**Directions**
Restate each line of the listing exactly, without carrying over any pictures.

[Recorded information — start]

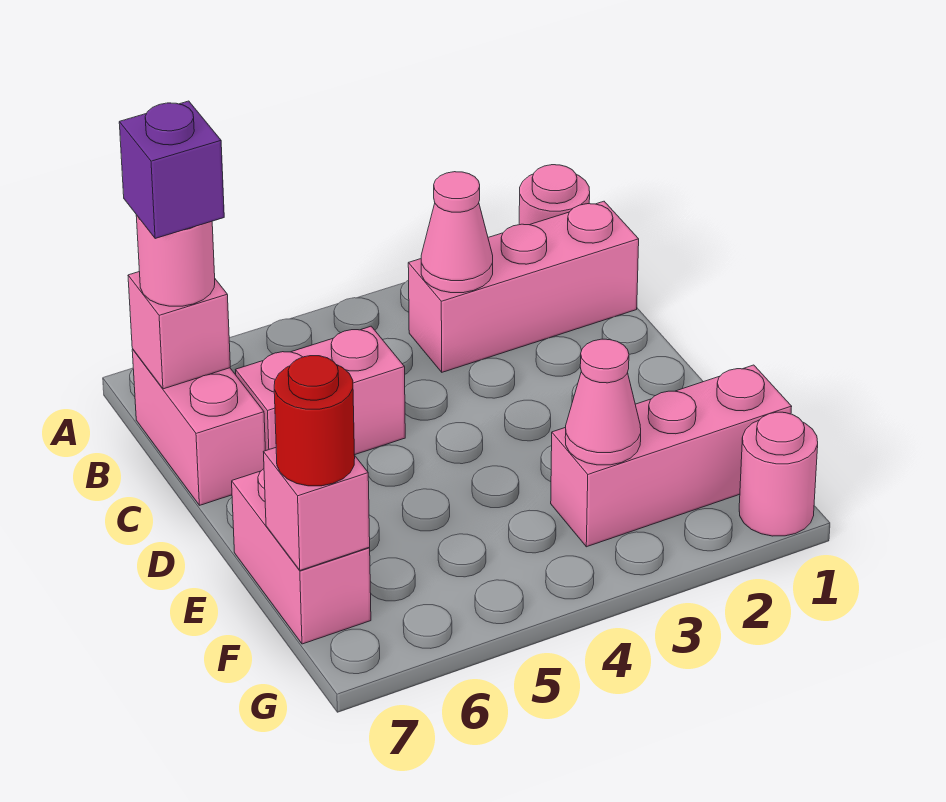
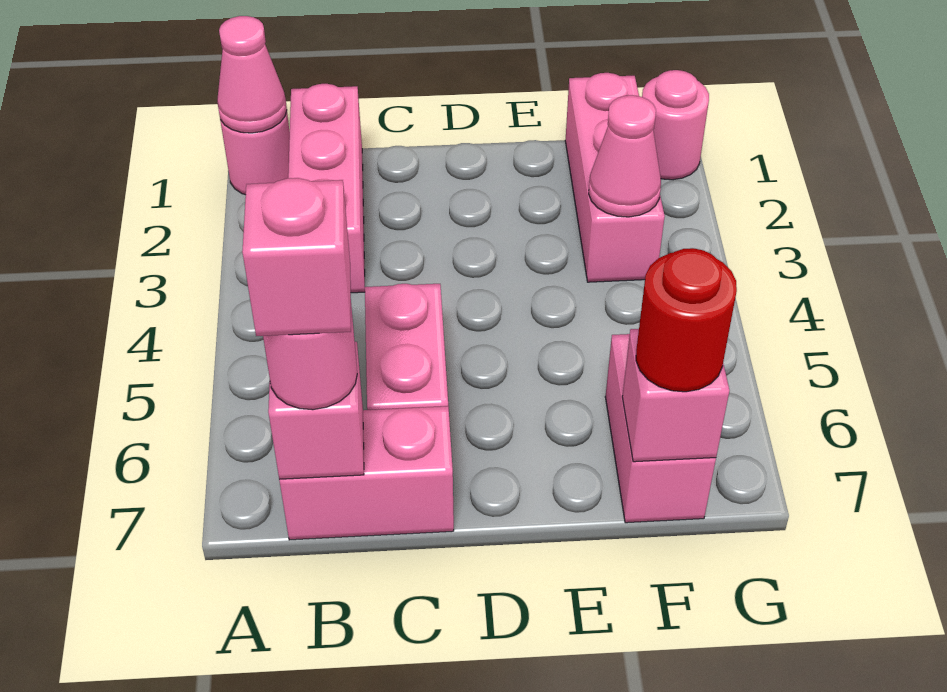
pink cone B3 level 2 -> pink cone A1 level 2
purple brick B7 level 4 -> pink brick B7 level 4
pink brick E7:F7 level 1 -> pink brick F6:F7 level 1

[Recorded information — finish]

**Output of the exercise**
pink cone B3 level 2 -> pink cone A1 level 2
purple brick B7 level 4 -> pink brick B7 level 4
pink brick E7:F7 level 1 -> pink brick F6:F7 level 1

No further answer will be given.